▶ _Collected data_:
Start of Block

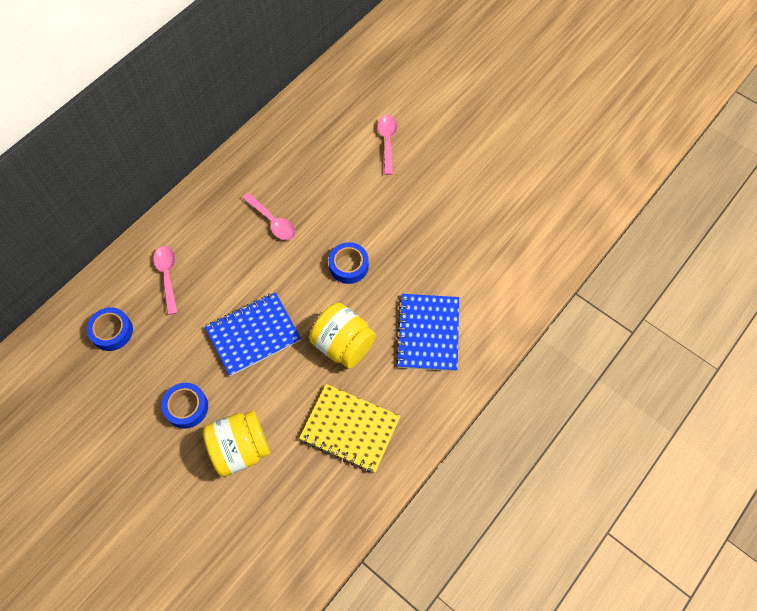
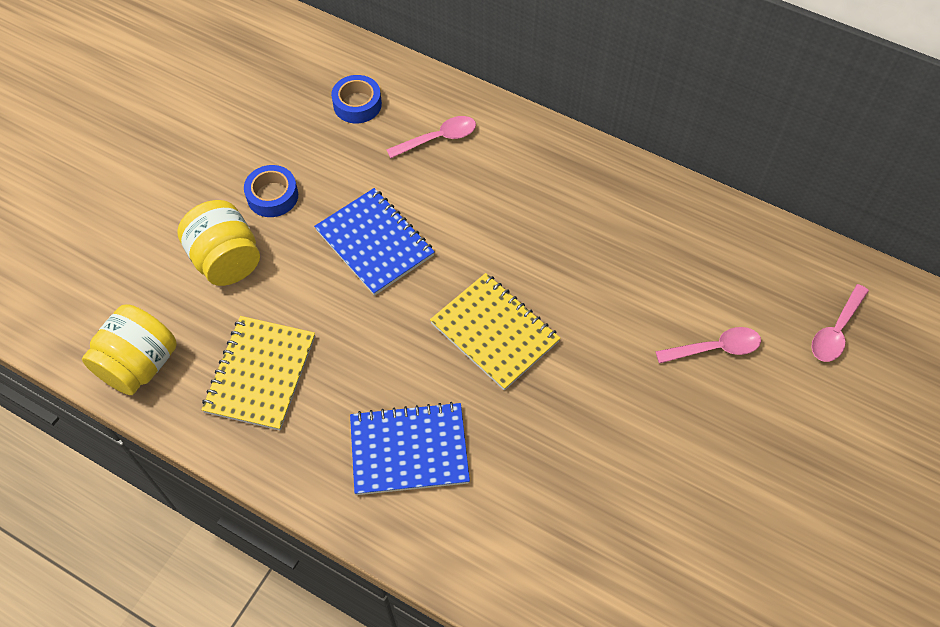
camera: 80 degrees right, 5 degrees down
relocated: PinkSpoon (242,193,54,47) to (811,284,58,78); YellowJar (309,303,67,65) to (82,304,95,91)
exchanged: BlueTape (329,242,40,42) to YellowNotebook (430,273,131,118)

End of Block

▶ _Task brief_: Once the images are dropped, set down the remaining material word for word.

▶ _Answer space_:
camera: 80 degrees right, 5 degrees down
relocated: PinkSpoon (242,193,54,47) to (811,284,58,78); YellowJar (309,303,67,65) to (82,304,95,91)
exchanged: BlueTape (329,242,40,42) to YellowNotebook (430,273,131,118)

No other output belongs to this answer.